## Objective
Quote all of the data below word for word, leaving the pictures out of your answer.

--- BEGIN Listing ---

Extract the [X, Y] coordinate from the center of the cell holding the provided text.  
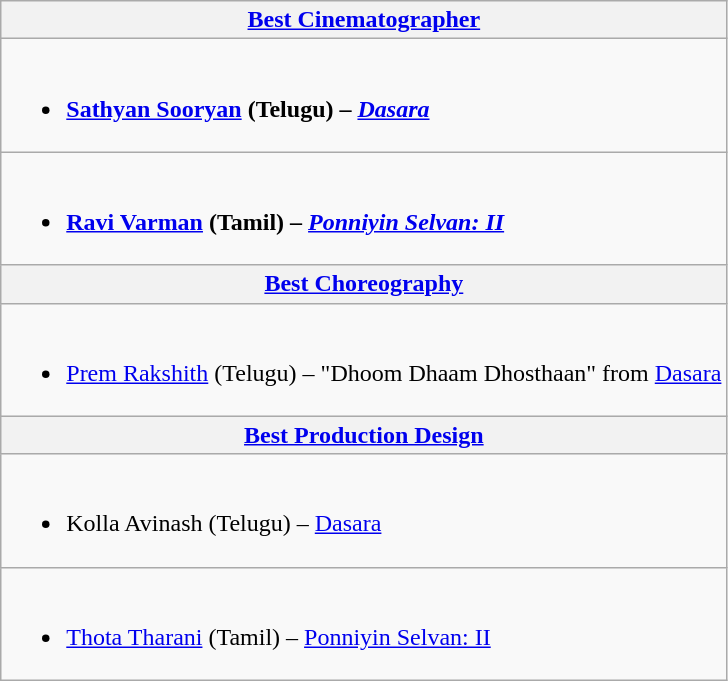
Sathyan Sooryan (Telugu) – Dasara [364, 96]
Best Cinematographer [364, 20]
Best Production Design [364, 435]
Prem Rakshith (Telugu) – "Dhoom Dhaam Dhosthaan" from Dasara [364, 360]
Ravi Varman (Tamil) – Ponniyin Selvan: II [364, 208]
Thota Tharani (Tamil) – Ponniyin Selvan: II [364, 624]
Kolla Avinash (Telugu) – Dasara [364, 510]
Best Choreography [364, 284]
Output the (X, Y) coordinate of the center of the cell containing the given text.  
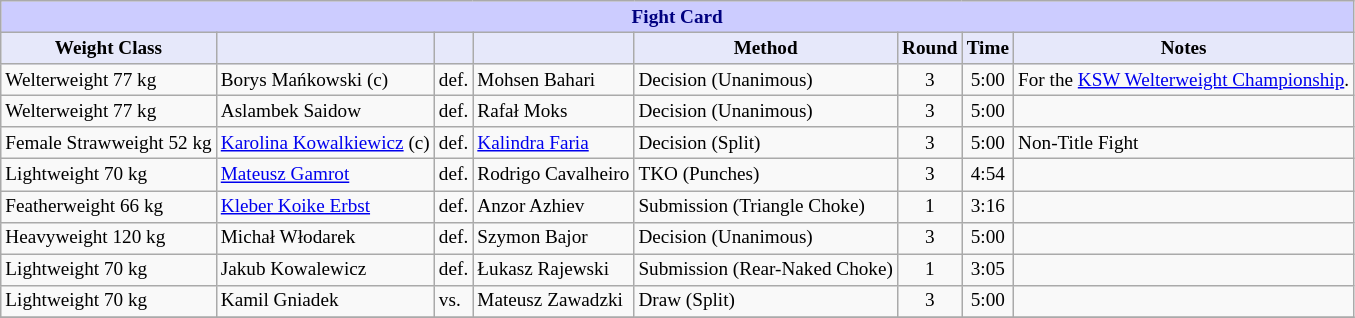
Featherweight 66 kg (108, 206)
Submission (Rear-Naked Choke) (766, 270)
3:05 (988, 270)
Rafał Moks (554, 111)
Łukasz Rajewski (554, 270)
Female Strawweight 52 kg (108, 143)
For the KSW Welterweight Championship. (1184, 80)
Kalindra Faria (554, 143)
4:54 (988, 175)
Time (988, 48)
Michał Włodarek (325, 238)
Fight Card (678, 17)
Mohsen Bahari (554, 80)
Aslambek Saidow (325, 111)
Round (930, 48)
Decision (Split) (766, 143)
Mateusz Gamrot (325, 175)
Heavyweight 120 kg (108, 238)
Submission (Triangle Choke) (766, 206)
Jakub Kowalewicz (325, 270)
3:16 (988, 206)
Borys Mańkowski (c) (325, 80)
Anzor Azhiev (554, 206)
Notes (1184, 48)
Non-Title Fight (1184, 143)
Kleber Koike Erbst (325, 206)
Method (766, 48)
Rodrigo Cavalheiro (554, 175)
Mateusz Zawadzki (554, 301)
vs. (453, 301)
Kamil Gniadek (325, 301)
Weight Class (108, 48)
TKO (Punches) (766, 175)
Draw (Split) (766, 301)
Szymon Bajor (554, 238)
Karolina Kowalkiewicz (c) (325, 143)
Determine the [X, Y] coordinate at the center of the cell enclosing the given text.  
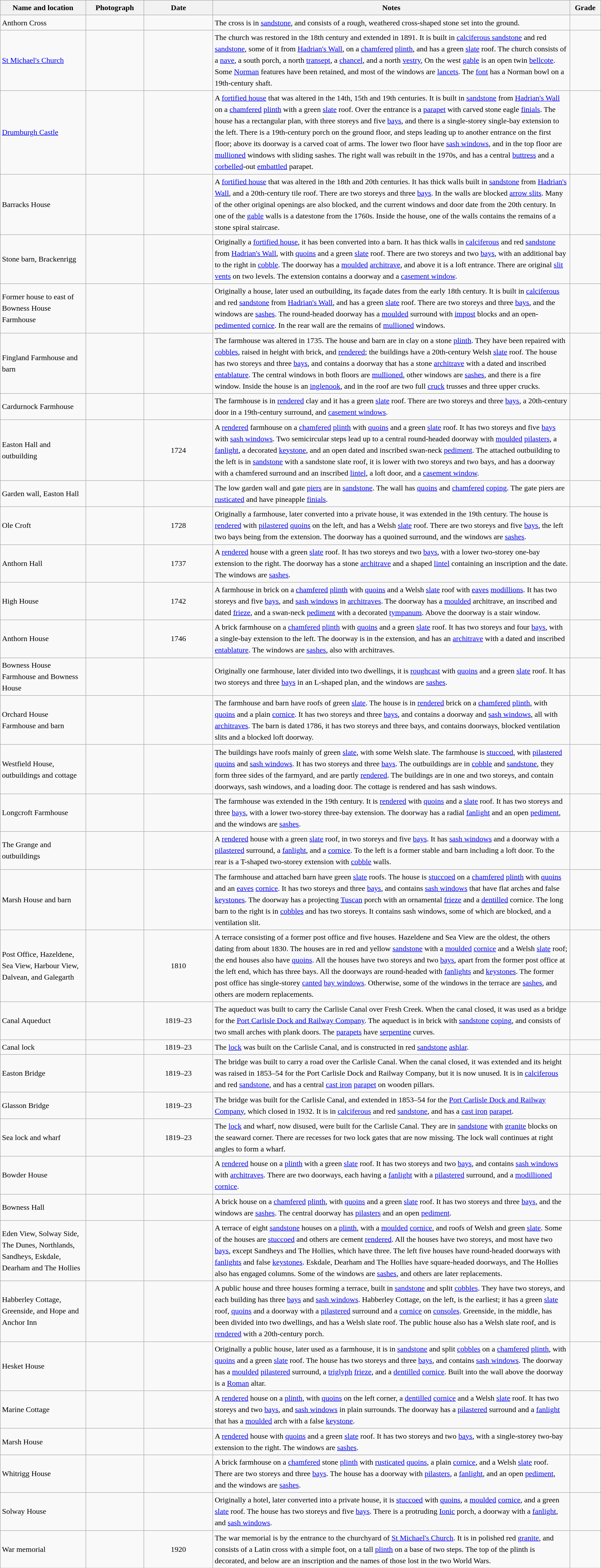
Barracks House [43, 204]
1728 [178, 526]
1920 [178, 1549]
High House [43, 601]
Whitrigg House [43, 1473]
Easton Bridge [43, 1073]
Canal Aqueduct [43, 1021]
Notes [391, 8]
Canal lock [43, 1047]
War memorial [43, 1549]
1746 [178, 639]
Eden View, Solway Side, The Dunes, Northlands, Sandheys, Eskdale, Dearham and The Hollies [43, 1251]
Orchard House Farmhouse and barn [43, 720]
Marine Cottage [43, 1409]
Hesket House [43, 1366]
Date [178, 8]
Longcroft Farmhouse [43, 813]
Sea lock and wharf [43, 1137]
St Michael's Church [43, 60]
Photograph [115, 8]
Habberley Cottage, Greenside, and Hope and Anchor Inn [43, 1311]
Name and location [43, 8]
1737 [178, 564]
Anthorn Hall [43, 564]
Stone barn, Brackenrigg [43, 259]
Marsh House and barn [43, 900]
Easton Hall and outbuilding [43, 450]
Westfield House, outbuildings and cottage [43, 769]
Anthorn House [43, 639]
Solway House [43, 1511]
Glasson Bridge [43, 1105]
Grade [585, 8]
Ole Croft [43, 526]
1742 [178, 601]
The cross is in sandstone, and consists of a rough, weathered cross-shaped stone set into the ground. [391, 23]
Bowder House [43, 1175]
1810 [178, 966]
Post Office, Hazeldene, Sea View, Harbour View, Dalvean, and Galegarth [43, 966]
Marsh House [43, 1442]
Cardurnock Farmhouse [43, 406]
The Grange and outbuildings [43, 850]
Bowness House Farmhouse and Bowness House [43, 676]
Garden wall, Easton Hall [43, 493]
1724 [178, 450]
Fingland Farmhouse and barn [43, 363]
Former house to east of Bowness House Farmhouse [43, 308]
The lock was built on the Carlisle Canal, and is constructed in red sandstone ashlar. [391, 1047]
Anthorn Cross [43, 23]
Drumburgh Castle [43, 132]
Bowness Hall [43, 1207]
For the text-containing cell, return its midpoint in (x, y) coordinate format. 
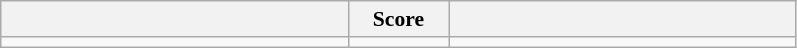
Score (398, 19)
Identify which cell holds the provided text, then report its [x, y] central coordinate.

--- END Listing ---

## Final result
Extract the [X, Y] coordinate from the center of the cell holding the provided text.  
Sathyan Sooryan (Telugu) – Dasara [364, 96]
Best Cinematographer [364, 20]
Best Production Design [364, 435]
Prem Rakshith (Telugu) – "Dhoom Dhaam Dhosthaan" from Dasara [364, 360]
Ravi Varman (Tamil) – Ponniyin Selvan: II [364, 208]
Thota Tharani (Tamil) – Ponniyin Selvan: II [364, 624]
Kolla Avinash (Telugu) – Dasara [364, 510]
Best Choreography [364, 284]
Output the (X, Y) coordinate of the center of the cell containing the given text.  
Featherweight 66 kg (108, 206)
Submission (Rear-Naked Choke) (766, 270)
3:05 (988, 270)
Rafał Moks (554, 111)
Łukasz Rajewski (554, 270)
Female Strawweight 52 kg (108, 143)
For the KSW Welterweight Championship. (1184, 80)
Kalindra Faria (554, 143)
4:54 (988, 175)
Time (988, 48)
Michał Włodarek (325, 238)
Fight Card (678, 17)
Mohsen Bahari (554, 80)
Aslambek Saidow (325, 111)
Round (930, 48)
Decision (Split) (766, 143)
Mateusz Gamrot (325, 175)
Heavyweight 120 kg (108, 238)
Submission (Triangle Choke) (766, 206)
Jakub Kowalewicz (325, 270)
3:16 (988, 206)
Borys Mańkowski (c) (325, 80)
Anzor Azhiev (554, 206)
Notes (1184, 48)
Non-Title Fight (1184, 143)
Kleber Koike Erbst (325, 206)
Method (766, 48)
Rodrigo Cavalheiro (554, 175)
Mateusz Zawadzki (554, 301)
vs. (453, 301)
Kamil Gniadek (325, 301)
Weight Class (108, 48)
TKO (Punches) (766, 175)
Draw (Split) (766, 301)
Szymon Bajor (554, 238)
Karolina Kowalkiewicz (c) (325, 143)
Determine the [X, Y] coordinate at the center of the cell enclosing the given text.  
Barracks House [43, 204]
1728 [178, 526]
1920 [178, 1549]
High House [43, 601]
Whitrigg House [43, 1473]
Easton Bridge [43, 1073]
Canal Aqueduct [43, 1021]
Notes [391, 8]
Canal lock [43, 1047]
War memorial [43, 1549]
1746 [178, 639]
Eden View, Solway Side, The Dunes, Northlands, Sandheys, Eskdale, Dearham and The Hollies [43, 1251]
Orchard House Farmhouse and barn [43, 720]
Marine Cottage [43, 1409]
Hesket House [43, 1366]
Date [178, 8]
Longcroft Farmhouse [43, 813]
Sea lock and wharf [43, 1137]
St Michael's Church [43, 60]
Photograph [115, 8]
Habberley Cottage, Greenside, and Hope and Anchor Inn [43, 1311]
Name and location [43, 8]
1737 [178, 564]
Anthorn Hall [43, 564]
Stone barn, Brackenrigg [43, 259]
Marsh House and barn [43, 900]
Easton Hall and outbuilding [43, 450]
Westfield House, outbuildings and cottage [43, 769]
Anthorn House [43, 639]
Solway House [43, 1511]
Glasson Bridge [43, 1105]
Grade [585, 8]
Ole Croft [43, 526]
1742 [178, 601]
The cross is in sandstone, and consists of a rough, weathered cross-shaped stone set into the ground. [391, 23]
Bowder House [43, 1175]
1810 [178, 966]
Post Office, Hazeldene, Sea View, Harbour View, Dalvean, and Galegarth [43, 966]
Marsh House [43, 1442]
Cardurnock Farmhouse [43, 406]
The Grange and outbuildings [43, 850]
Bowness House Farmhouse and Bowness House [43, 676]
Garden wall, Easton Hall [43, 493]
1724 [178, 450]
Fingland Farmhouse and barn [43, 363]
Former house to east of Bowness House Farmhouse [43, 308]
The lock was built on the Carlisle Canal, and is constructed in red sandstone ashlar. [391, 1047]
Anthorn Cross [43, 23]
Drumburgh Castle [43, 132]
Bowness Hall [43, 1207]
For the text-containing cell, return its midpoint in (x, y) coordinate format. 
Score (398, 19)
Identify which cell holds the provided text, then report its [x, y] central coordinate.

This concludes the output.